◆ Exercise instructions
Transcribe the entries below word for word, beginning at the line with "cyan cross: (18, 36) -> (52, 40), moved" and stopping after the line with "purple star: (317, 299) -> (353, 307), moved"; drop all pictures.
--------
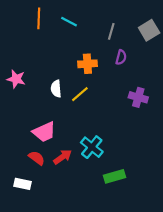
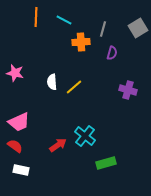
orange cross: (87, 64) -> (81, 42), moved
pink trapezoid: (44, 132) -> (19, 122), moved
red semicircle: (37, 158) -> (15, 146), moved

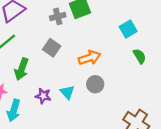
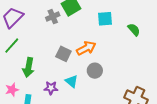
cyan square: (128, 29) -> (105, 19), moved, turned 35
gray square: (52, 48) -> (63, 54), moved
green semicircle: (140, 56) -> (134, 30), moved

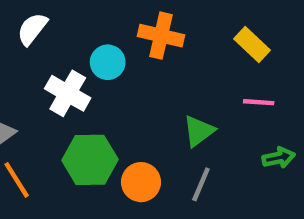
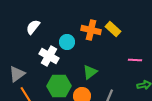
yellow rectangle: (252, 44) -> (113, 29), moved
green triangle: (199, 131) -> (90, 72), moved

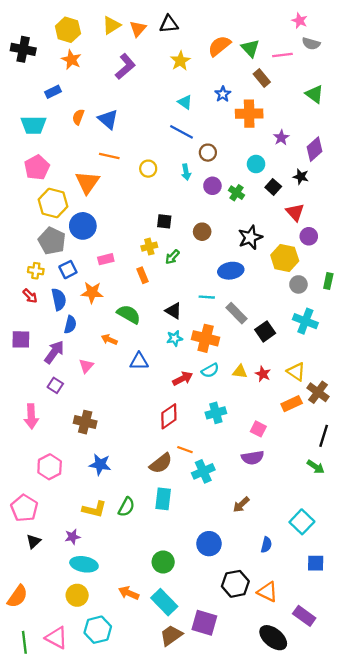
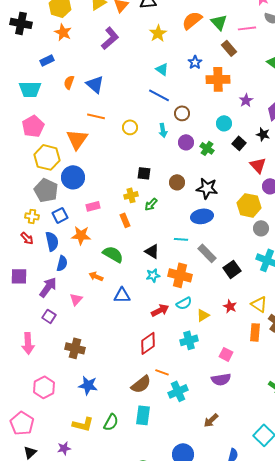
black star: (250, 237) -> (207, 188), moved, turned 30
yellow triangle: (240, 372) -> (203, 315), moved, turned -40
orange rectangle: (292, 404) -> (255, 332), turned -60

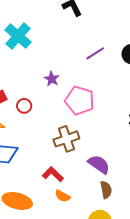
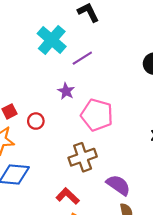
cyan cross: (18, 36) -> (52, 40), moved
purple line: (95, 53) -> (82, 58), moved

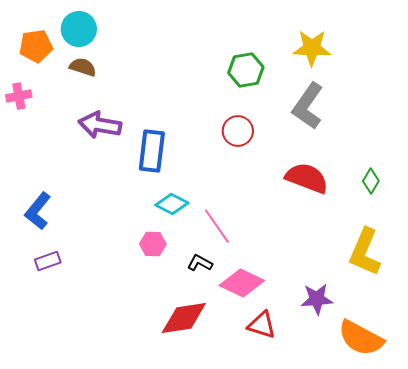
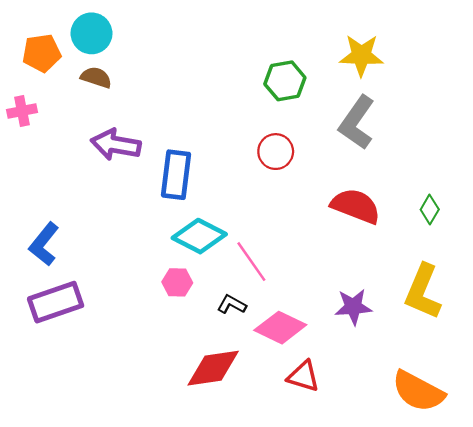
cyan diamond: (172, 204) -> (199, 236), size x1.4
purple rectangle: (48, 261) -> (56, 302), size x1.8
purple star: (317, 299) -> (353, 307), moved

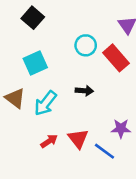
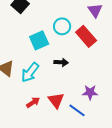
cyan square: (35, 63) -> (39, 40), moved

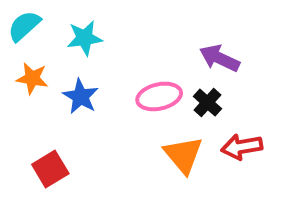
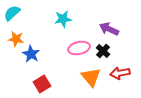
cyan star: (85, 38) -> (63, 19), moved
blue star: (81, 96) -> (31, 54), moved
red square: (50, 169) -> (42, 84), moved

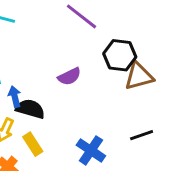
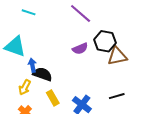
purple semicircle: (69, 76) -> (80, 49), moved
yellow rectangle: (33, 144) -> (53, 98), moved

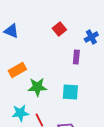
--------
◆ Task result
cyan cross: (18, 36) -> (52, 40), moved
purple line: (95, 53) -> (82, 58), moved

cyan diamond: (172, 204) -> (199, 236), size x1.4
purple rectangle: (48, 261) -> (56, 302), size x1.8
purple star: (317, 299) -> (353, 307), moved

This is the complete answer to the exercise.